▶ [TASK PROMPT] Wherever a line in the records contains the word "czerwony", return that line.
(Beginning of RECORDS FOR THIS EXERCISE)
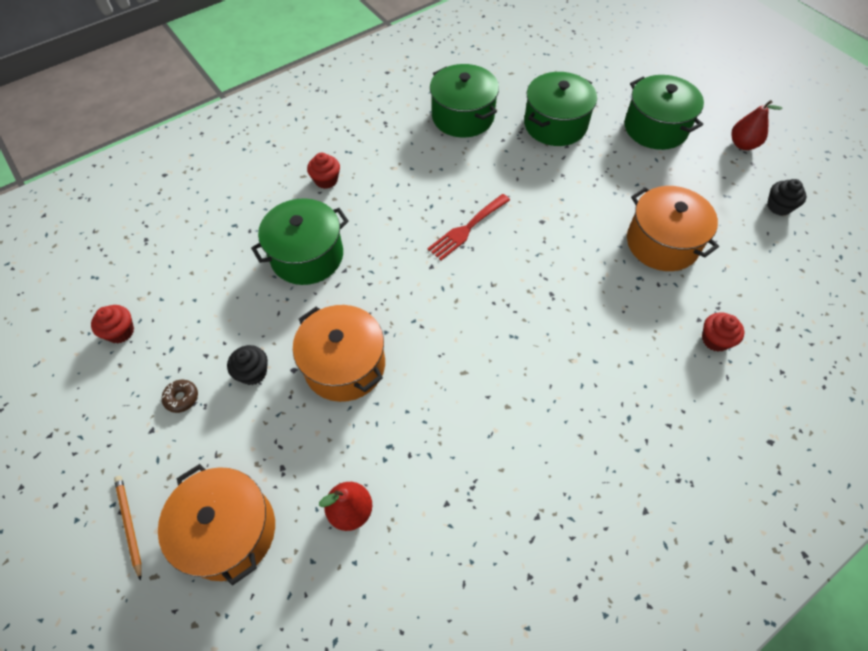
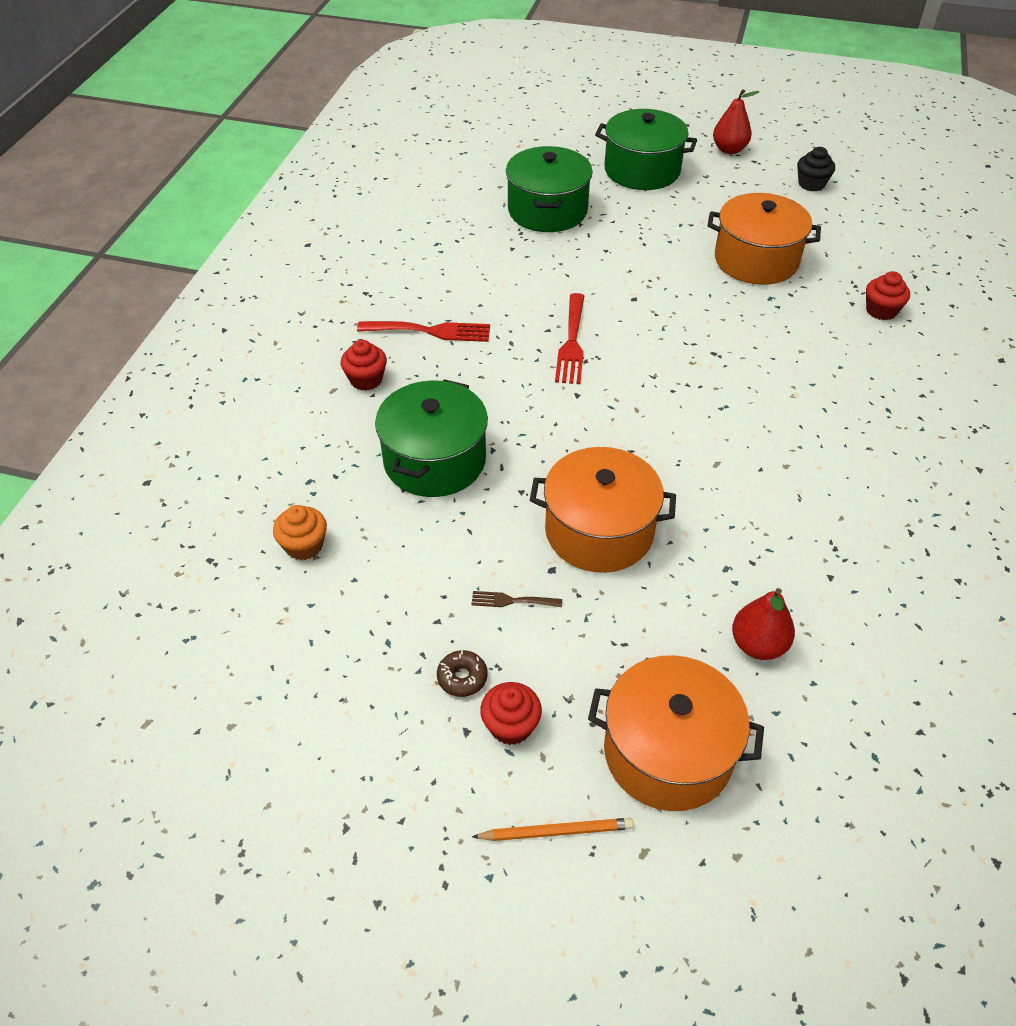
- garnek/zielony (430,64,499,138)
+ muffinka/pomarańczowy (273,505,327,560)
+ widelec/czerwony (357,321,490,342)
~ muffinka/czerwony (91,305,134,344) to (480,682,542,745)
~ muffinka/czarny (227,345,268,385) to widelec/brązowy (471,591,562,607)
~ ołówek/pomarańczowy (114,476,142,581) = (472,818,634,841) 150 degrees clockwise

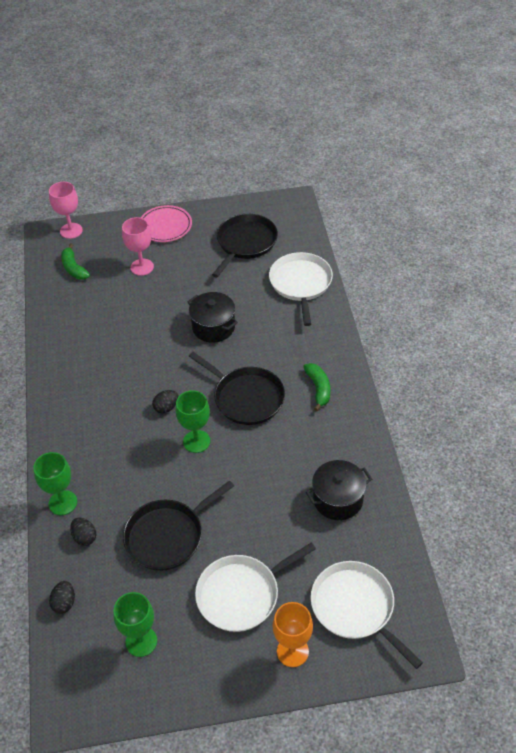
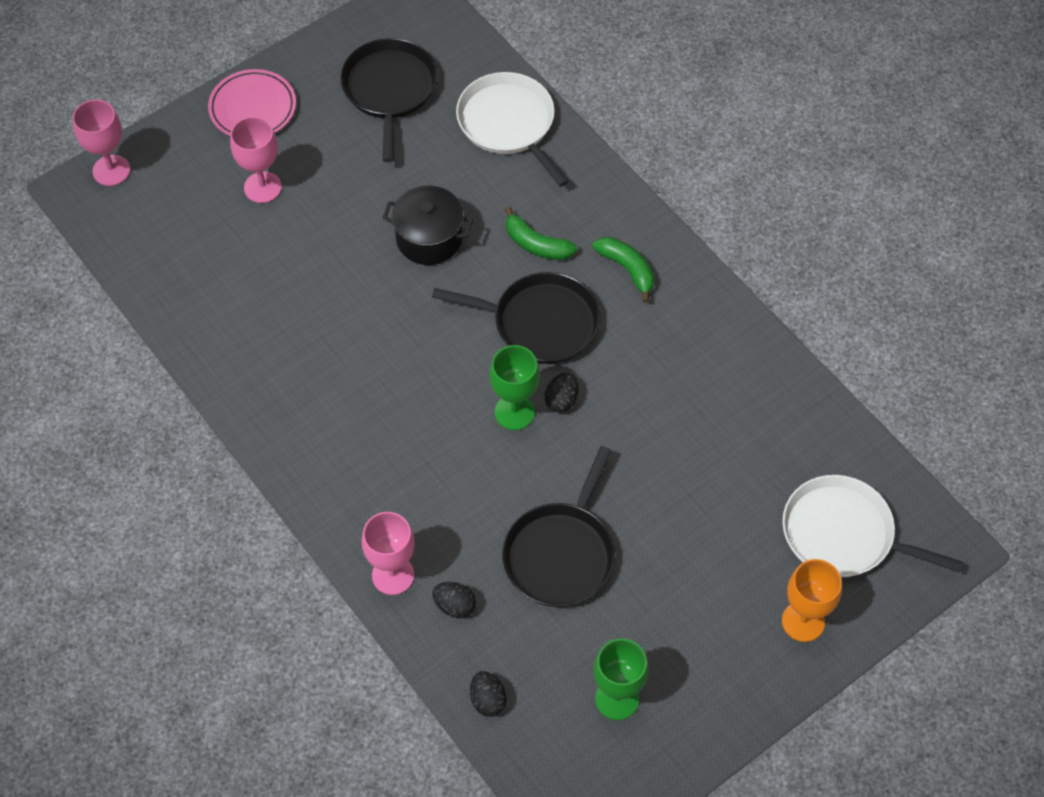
- patelnia/biały (195,542,316,632)
- garnek/czarny (306,460,372,520)
~ banan/zielony (61,243,90,280) to (505,207,577,260)
~ jajko/czarny (152,390,179,414) to (545,373,578,413)
~ kielich/zielony (34,452,77,515) to kielich/różowy (362,512,415,595)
(End of RECORDS FOR THIS EXERCISE)
▶ [SOLUTION TO THE EXERCISE]
+ widelec/czerwony (357,321,490,342)
~ muffinka/czerwony (91,305,134,344) to (480,682,542,745)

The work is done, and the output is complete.